Would you retype exactly the lines from the one containing "camera: 100 degrees left, 25 degrees up" through the last line of the records below, and nothing else?

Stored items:
◇ ◇ ◇ ◇ ◇
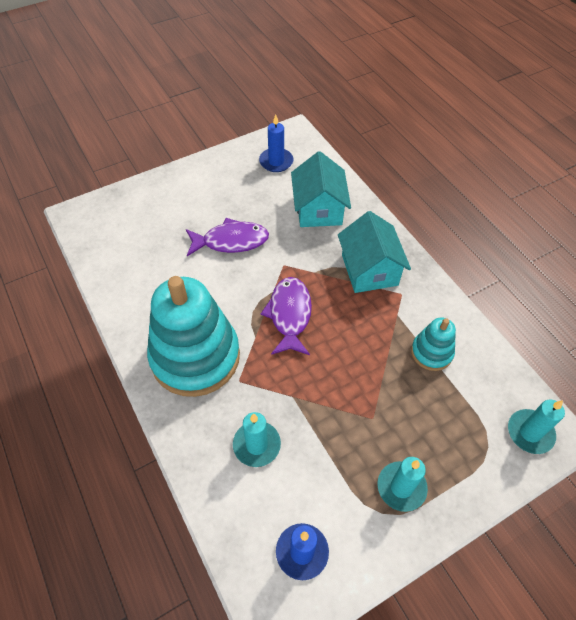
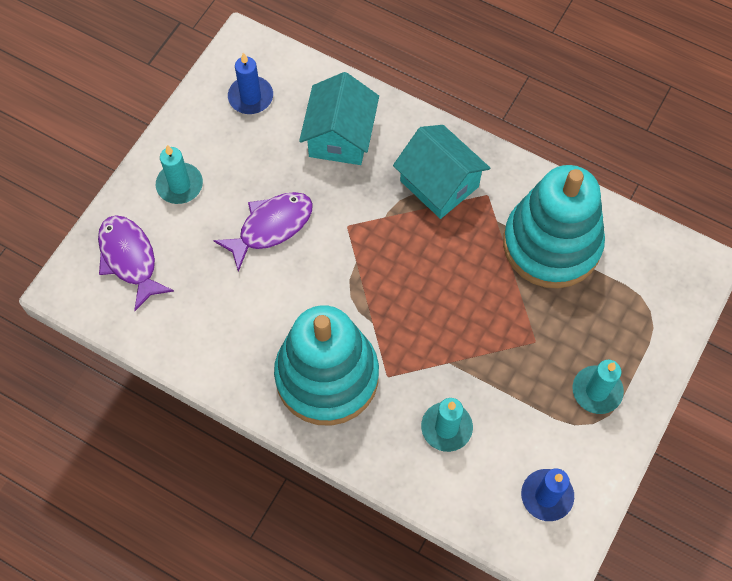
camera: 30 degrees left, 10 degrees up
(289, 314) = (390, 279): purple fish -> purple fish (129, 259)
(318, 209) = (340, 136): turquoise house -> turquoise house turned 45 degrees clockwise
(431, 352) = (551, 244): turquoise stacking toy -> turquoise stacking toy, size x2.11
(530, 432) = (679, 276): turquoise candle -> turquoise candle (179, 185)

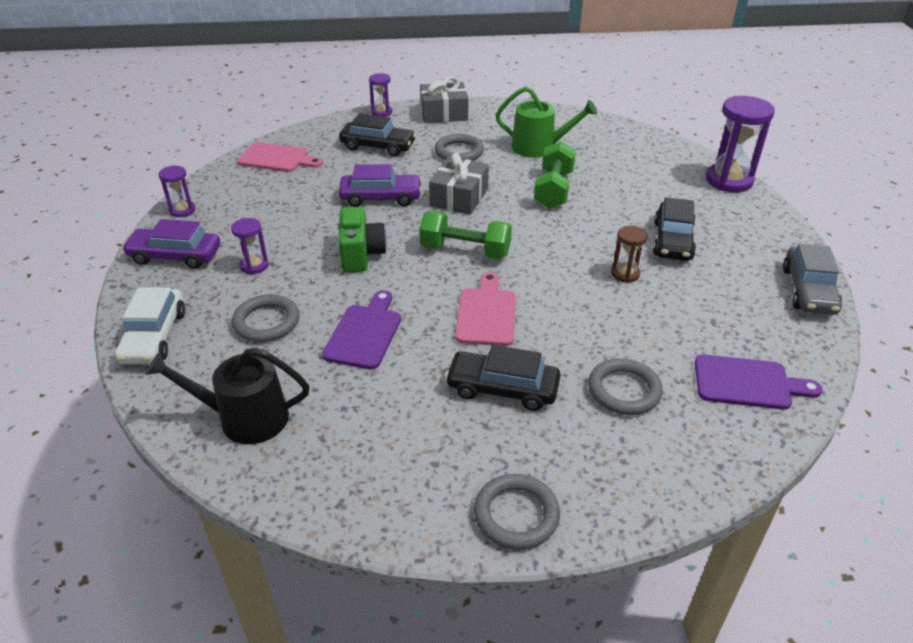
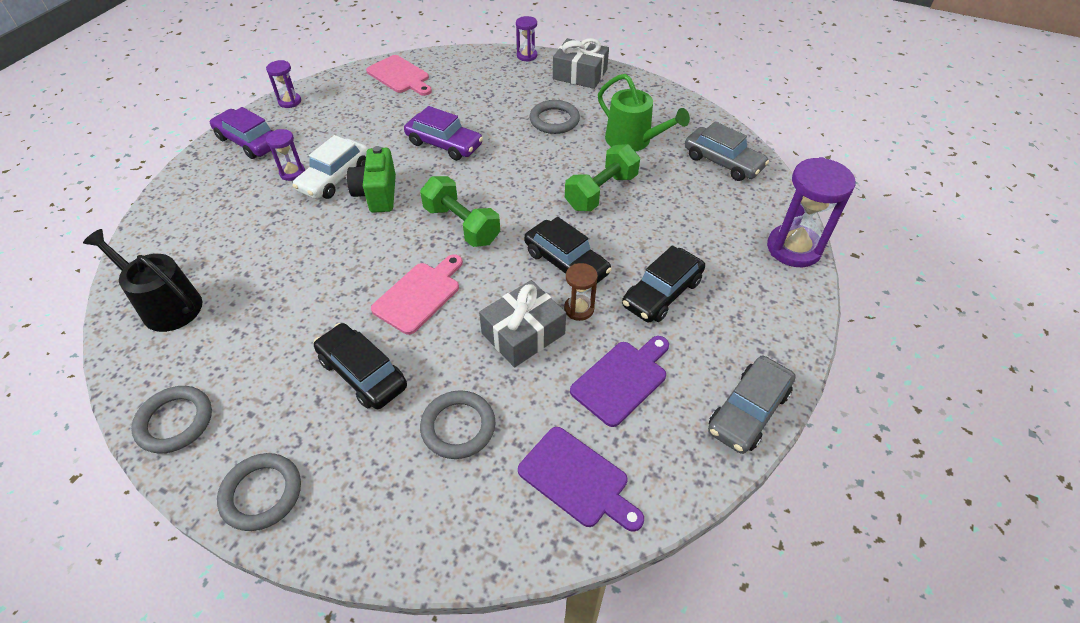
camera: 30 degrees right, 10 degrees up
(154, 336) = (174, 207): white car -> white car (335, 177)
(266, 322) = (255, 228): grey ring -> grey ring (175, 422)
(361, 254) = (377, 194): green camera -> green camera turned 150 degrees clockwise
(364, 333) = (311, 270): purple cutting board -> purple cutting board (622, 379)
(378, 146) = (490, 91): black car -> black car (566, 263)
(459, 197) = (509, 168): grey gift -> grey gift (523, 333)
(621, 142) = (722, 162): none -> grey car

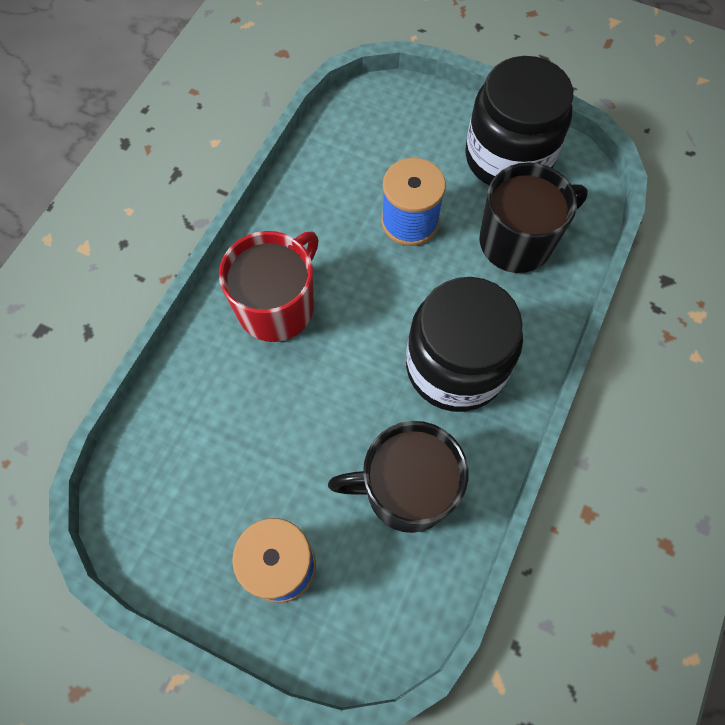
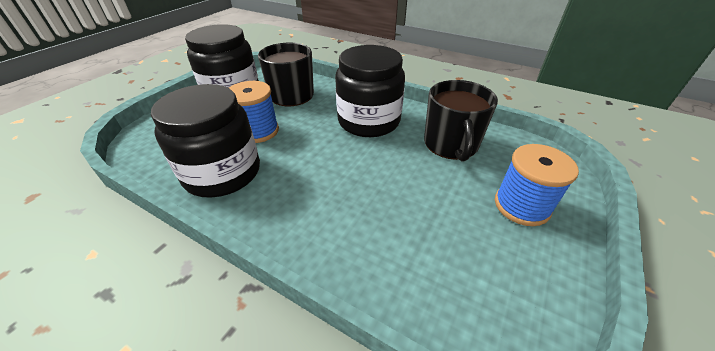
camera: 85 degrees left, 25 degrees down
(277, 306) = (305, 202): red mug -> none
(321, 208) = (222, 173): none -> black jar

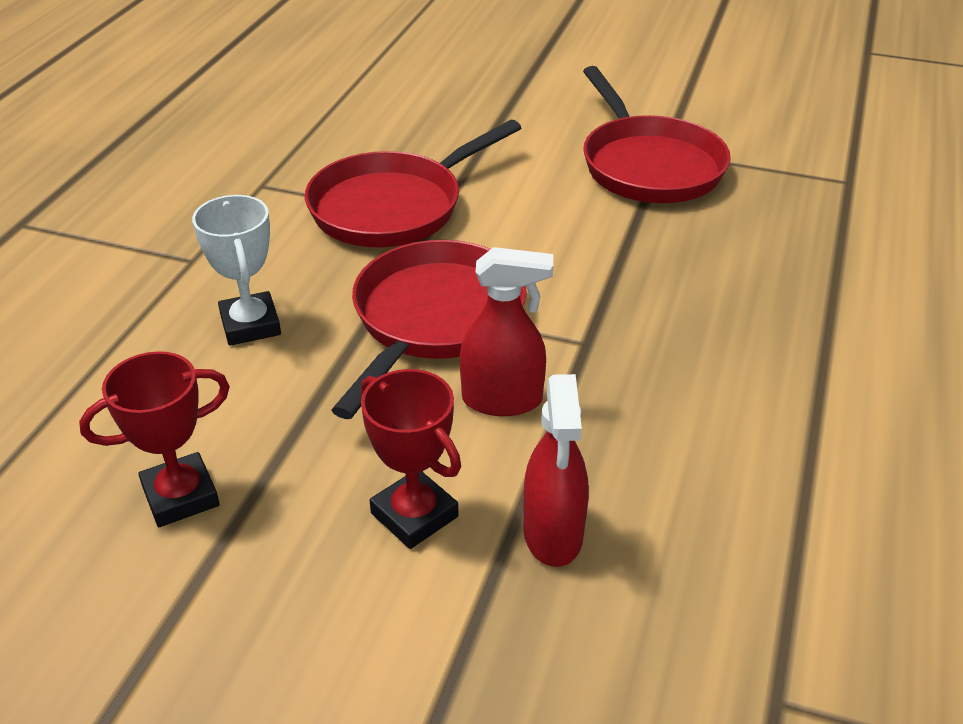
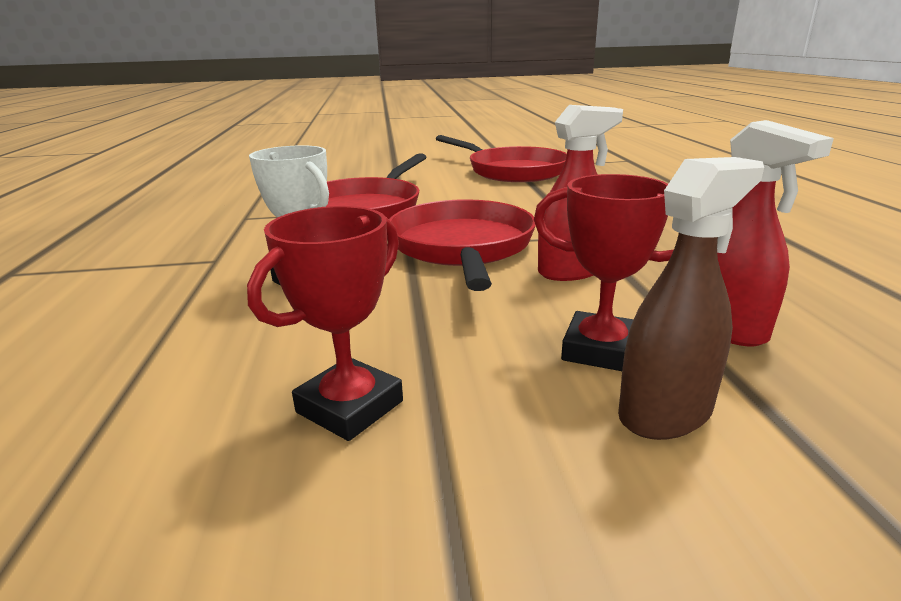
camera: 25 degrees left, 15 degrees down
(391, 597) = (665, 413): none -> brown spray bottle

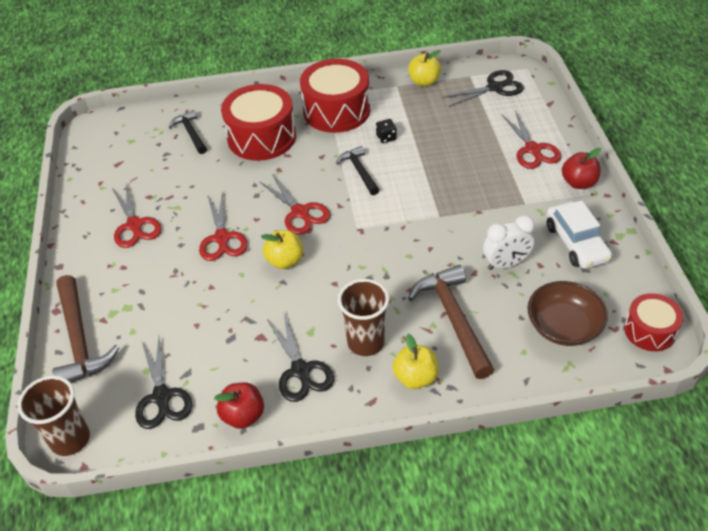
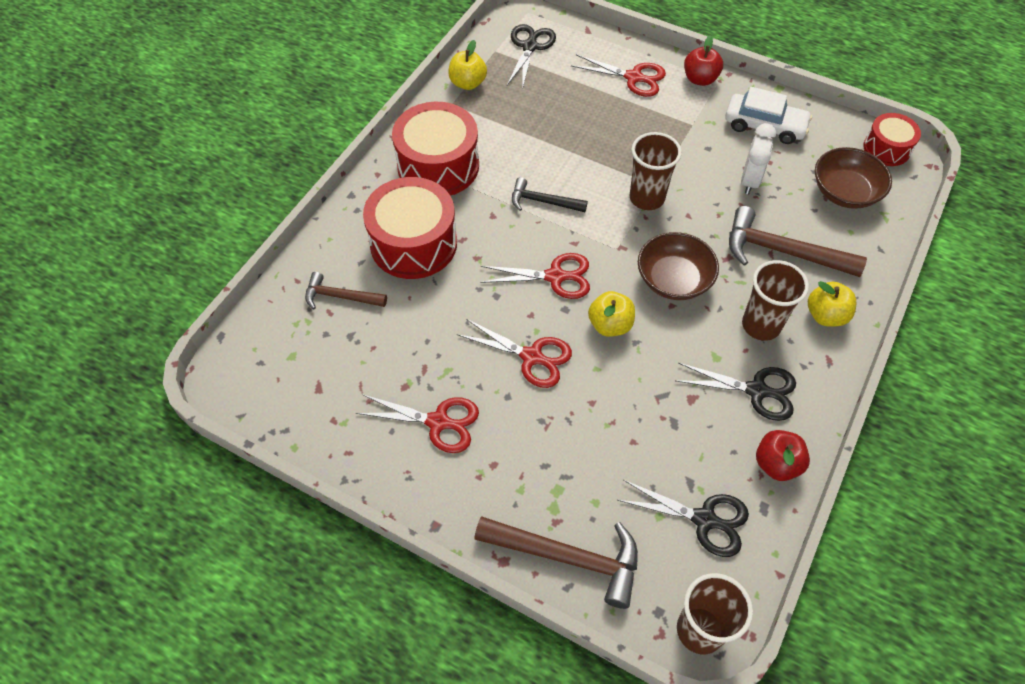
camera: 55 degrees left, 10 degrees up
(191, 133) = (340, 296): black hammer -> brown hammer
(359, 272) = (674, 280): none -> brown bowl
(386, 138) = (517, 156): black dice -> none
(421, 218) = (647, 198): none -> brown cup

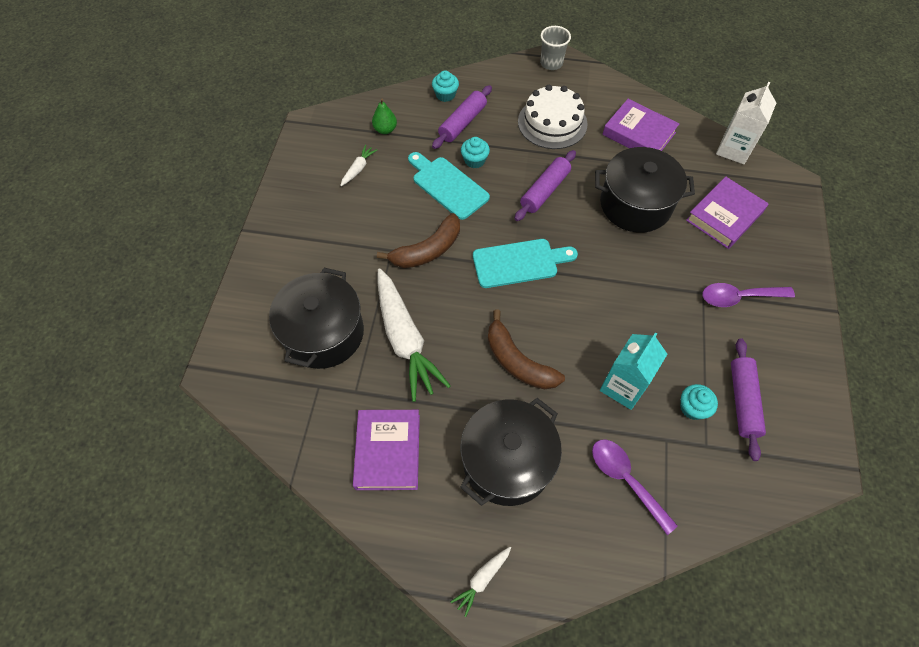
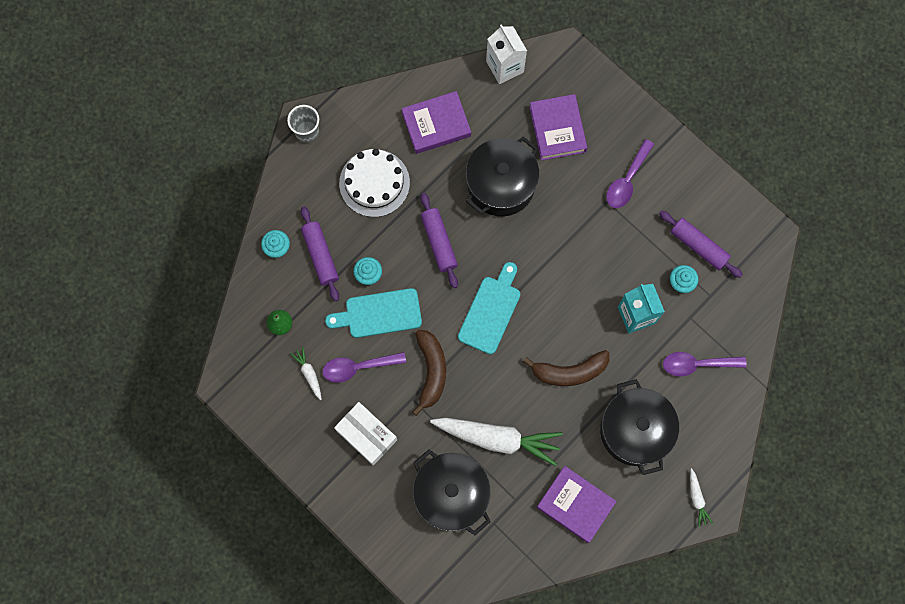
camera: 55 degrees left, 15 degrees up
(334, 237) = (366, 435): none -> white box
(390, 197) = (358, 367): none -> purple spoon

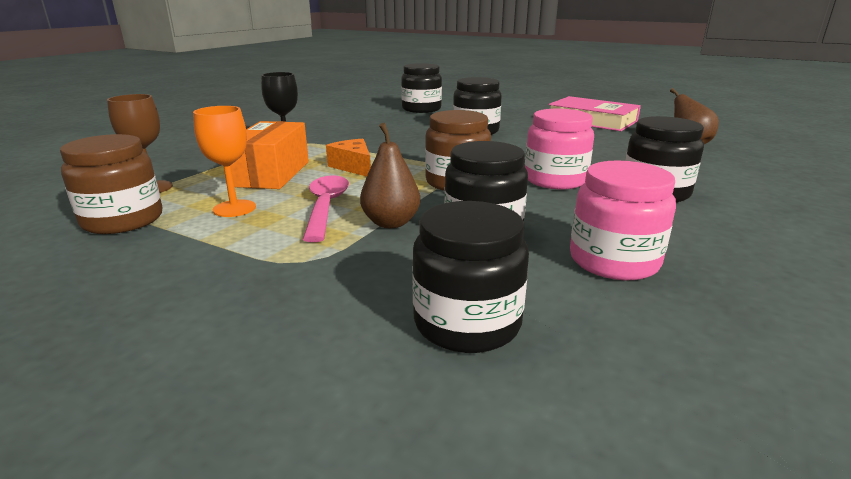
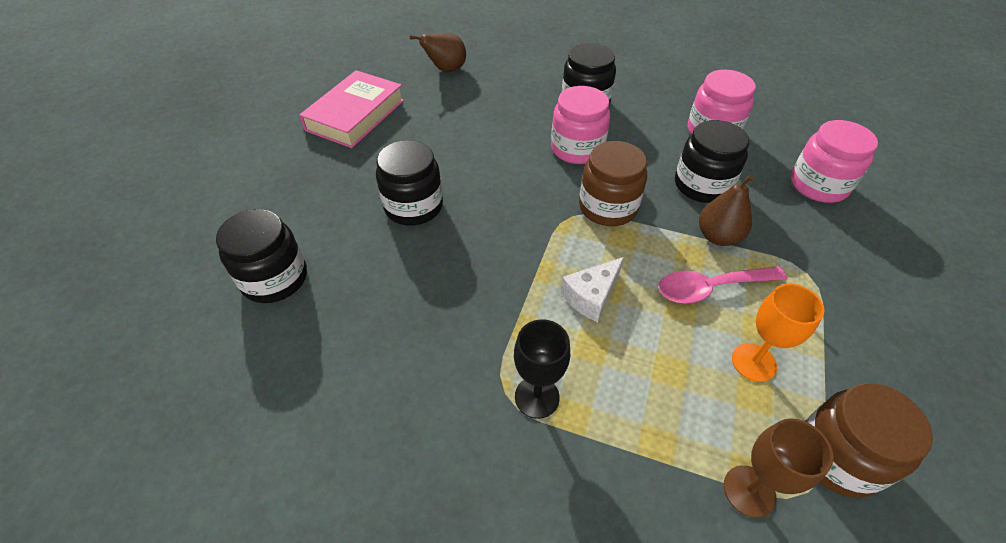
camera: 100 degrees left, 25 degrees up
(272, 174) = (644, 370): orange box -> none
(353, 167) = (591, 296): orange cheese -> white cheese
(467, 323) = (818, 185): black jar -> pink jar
◇ ◇ ◇ ◇ ◇
[Your response]
camera: 100 degrees left, 25 degrees up
(272, 174) = (644, 370): orange box -> none
(353, 167) = (591, 296): orange cheese -> white cheese
(467, 323) = (818, 185): black jar -> pink jar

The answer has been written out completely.